Before-and-after change data
::::

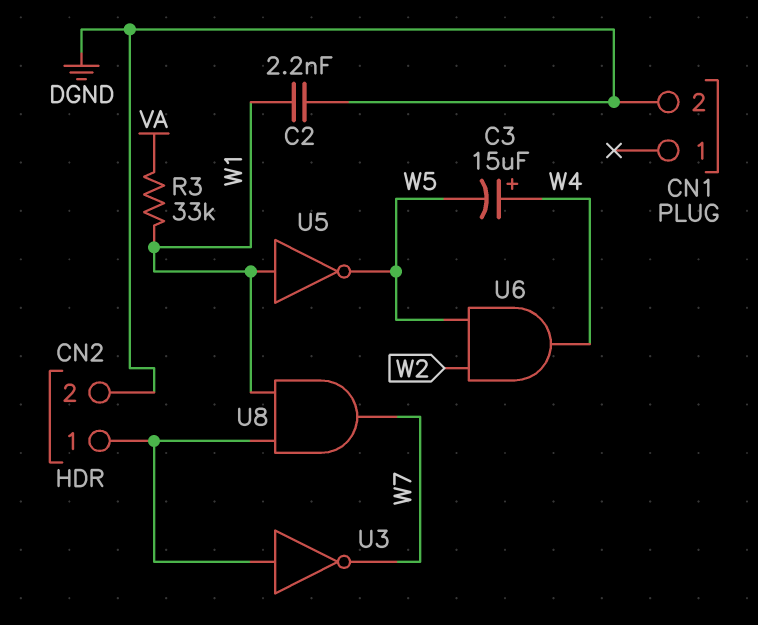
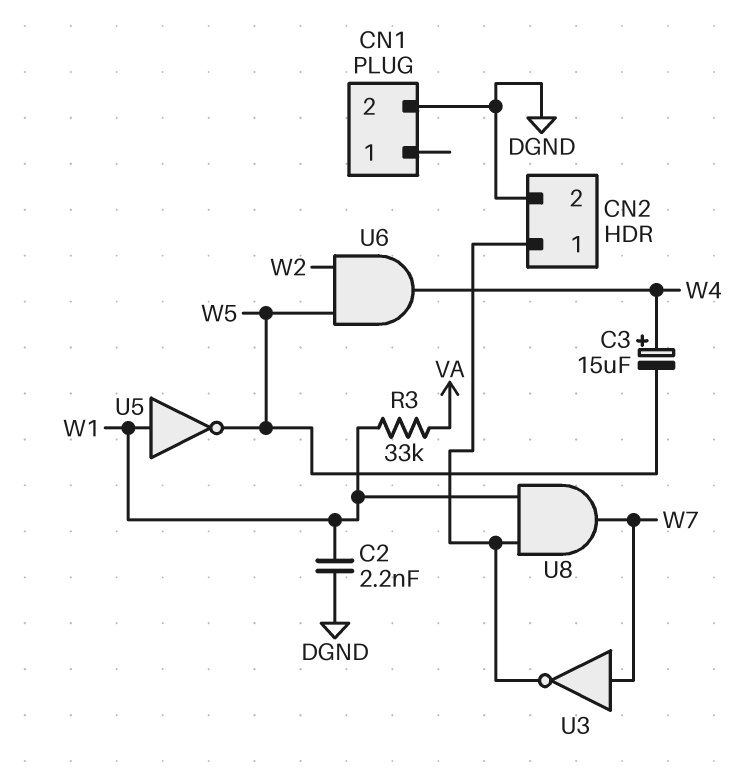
U3: NOT (in CN2/1, out W7) -> NOT (in W7, out CN2/1)

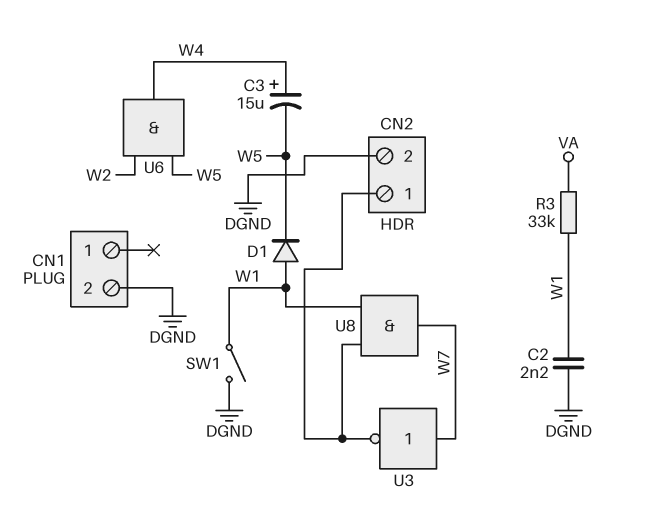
D1: none -> diode (A W1, K W5)
SW1: none -> switch (DGND, W1)
U5: NOT (in W1, out W5) -> none

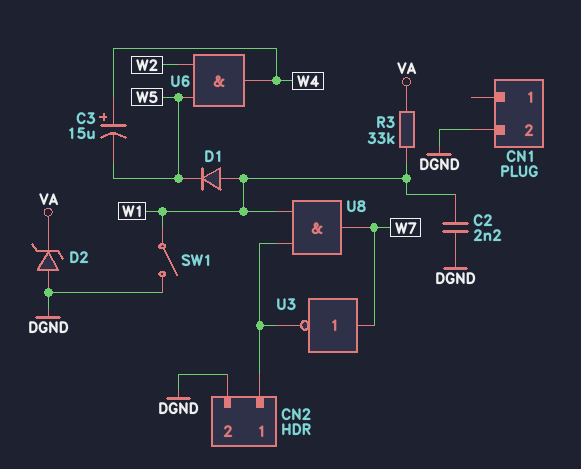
D2: none -> zener (A DGND, K VA)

::::

• Task prompt: Copy the entries above verbatim. Pictures do not belong in the copy.

• Answer box:
U3: NOT (in CN2/1, out W7) -> NOT (in W7, out CN2/1)

D1: none -> diode (A W1, K W5)
SW1: none -> switch (DGND, W1)
U5: NOT (in W1, out W5) -> none

D2: none -> zener (A DGND, K VA)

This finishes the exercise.